Locate every line in the records below that holds the word "gwiazda" and return each one.

(Scene comparison data)
—————
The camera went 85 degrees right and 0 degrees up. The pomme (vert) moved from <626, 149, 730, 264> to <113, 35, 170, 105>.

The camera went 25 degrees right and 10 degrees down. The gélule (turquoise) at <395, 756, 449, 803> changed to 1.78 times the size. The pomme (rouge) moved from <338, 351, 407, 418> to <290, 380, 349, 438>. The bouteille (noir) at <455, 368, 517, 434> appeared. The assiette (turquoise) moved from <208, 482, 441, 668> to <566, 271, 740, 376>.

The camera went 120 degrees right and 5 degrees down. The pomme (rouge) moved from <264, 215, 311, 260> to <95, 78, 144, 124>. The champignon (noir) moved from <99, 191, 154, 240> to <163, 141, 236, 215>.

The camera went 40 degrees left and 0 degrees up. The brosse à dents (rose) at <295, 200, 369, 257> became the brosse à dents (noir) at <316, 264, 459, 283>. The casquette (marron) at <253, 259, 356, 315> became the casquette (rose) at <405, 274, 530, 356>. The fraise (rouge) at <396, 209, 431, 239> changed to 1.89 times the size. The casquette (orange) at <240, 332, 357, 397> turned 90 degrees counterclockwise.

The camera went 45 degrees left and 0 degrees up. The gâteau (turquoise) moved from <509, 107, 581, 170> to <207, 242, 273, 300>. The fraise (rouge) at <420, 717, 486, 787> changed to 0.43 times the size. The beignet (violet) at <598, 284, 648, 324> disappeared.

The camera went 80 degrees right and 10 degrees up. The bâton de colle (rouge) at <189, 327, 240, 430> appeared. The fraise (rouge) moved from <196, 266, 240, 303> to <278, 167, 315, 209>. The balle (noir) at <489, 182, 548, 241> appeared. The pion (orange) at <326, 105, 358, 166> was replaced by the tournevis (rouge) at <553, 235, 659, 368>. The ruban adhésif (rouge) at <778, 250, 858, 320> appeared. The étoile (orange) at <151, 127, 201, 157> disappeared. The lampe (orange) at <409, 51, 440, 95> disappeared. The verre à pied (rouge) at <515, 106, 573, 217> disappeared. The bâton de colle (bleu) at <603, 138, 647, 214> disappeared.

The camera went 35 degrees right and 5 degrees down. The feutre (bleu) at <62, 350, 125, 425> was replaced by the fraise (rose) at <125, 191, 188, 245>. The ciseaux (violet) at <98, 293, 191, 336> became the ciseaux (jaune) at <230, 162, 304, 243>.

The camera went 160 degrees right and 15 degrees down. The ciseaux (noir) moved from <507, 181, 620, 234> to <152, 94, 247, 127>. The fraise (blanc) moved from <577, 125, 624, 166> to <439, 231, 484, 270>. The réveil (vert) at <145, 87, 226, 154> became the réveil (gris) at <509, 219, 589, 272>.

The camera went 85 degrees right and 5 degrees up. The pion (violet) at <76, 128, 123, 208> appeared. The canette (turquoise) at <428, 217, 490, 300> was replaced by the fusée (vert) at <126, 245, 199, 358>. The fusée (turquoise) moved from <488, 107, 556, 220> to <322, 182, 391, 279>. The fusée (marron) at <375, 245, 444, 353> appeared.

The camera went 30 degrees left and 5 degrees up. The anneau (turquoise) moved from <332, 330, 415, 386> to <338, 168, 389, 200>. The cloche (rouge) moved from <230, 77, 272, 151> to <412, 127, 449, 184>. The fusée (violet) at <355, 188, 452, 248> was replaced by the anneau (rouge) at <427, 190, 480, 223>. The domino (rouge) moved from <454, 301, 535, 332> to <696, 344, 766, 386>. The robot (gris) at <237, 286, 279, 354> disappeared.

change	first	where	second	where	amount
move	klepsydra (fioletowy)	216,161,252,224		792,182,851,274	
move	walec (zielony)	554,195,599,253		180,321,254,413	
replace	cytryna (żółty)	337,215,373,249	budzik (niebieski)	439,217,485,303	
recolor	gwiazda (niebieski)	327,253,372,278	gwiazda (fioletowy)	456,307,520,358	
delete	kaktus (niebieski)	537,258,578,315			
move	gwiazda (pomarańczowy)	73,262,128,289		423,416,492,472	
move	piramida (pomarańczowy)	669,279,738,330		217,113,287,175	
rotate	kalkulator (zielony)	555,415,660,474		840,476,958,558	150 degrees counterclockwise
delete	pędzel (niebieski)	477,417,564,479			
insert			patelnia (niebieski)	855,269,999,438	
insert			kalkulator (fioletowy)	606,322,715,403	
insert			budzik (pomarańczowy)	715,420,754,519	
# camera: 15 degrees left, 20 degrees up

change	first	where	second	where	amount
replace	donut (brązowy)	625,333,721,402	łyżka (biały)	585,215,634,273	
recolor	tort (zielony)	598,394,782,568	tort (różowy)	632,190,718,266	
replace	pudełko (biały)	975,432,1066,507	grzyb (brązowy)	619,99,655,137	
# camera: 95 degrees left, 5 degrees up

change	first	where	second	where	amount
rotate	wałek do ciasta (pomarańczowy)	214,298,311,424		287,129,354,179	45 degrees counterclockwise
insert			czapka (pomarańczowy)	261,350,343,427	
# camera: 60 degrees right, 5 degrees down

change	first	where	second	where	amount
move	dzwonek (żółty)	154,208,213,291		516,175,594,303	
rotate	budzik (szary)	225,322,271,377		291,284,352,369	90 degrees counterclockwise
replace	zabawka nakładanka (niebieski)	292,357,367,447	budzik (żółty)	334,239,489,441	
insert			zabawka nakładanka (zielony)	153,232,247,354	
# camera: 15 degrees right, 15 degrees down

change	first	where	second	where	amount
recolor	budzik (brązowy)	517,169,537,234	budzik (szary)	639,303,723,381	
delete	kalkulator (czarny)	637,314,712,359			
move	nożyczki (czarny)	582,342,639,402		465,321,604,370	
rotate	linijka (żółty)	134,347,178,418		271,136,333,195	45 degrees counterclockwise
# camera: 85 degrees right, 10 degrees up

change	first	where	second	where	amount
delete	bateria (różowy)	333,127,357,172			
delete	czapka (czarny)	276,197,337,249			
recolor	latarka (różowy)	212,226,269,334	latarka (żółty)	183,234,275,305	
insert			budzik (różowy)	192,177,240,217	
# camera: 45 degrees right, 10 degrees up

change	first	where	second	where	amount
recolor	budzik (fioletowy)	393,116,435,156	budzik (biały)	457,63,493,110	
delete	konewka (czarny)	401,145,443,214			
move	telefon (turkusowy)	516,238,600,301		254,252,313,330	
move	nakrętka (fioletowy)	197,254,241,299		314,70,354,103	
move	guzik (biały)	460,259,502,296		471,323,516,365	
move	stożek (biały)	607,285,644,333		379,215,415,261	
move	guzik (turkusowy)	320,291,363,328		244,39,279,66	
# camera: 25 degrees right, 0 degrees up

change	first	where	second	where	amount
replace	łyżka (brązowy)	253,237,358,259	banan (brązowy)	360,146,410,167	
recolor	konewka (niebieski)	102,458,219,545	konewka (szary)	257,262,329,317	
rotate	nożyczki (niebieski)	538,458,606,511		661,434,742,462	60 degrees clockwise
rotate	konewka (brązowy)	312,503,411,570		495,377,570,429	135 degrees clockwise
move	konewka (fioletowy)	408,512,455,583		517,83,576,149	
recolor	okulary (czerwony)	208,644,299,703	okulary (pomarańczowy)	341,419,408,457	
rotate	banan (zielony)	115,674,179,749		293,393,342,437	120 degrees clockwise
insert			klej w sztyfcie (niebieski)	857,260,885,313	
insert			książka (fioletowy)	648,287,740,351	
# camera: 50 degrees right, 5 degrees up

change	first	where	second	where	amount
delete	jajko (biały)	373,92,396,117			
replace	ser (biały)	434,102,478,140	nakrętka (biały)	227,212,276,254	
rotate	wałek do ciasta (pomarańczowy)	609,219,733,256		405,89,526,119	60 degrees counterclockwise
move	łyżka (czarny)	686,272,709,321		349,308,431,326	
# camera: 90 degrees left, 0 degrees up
—————
# Exercise answer:
recolor	gwiazda (niebieski)	327,253,372,278	gwiazda (fioletowy)	456,307,520,358	
move	gwiazda (pomarańczowy)	73,262,128,289		423,416,492,472	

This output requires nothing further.